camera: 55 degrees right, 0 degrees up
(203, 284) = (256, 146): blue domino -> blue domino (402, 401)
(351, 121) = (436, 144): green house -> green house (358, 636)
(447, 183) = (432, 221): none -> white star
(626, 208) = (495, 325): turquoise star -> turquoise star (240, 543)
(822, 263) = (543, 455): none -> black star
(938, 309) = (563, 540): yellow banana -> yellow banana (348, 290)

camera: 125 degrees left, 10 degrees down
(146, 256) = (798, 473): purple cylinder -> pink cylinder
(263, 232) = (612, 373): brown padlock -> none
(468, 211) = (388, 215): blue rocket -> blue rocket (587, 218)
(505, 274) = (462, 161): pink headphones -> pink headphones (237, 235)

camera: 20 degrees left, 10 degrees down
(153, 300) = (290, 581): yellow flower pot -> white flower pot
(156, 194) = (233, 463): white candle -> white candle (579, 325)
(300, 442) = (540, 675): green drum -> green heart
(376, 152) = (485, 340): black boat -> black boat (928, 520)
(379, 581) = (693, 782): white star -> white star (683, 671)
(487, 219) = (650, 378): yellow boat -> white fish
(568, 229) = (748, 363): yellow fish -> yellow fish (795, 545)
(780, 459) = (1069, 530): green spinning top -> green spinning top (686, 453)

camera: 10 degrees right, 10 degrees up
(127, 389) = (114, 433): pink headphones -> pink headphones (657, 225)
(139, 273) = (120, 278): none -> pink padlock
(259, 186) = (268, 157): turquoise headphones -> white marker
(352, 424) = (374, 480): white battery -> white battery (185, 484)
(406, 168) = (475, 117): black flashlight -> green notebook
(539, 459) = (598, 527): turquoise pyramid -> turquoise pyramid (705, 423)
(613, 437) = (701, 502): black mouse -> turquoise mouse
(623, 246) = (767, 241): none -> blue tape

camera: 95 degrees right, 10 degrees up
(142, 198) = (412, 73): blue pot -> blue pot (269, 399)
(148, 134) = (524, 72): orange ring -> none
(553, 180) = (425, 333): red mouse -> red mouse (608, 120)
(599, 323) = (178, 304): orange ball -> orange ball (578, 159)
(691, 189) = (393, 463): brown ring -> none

+++

About this task -> Look over the records. Copy the lines that include the word "pink".

Task result ->
(146, 256) = (798, 473): purple cylinder -> pink cylinder
(505, 274) = (462, 161): pink headphones -> pink headphones (237, 235)
(127, 389) = (114, 433): pink headphones -> pink headphones (657, 225)
(139, 273) = (120, 278): none -> pink padlock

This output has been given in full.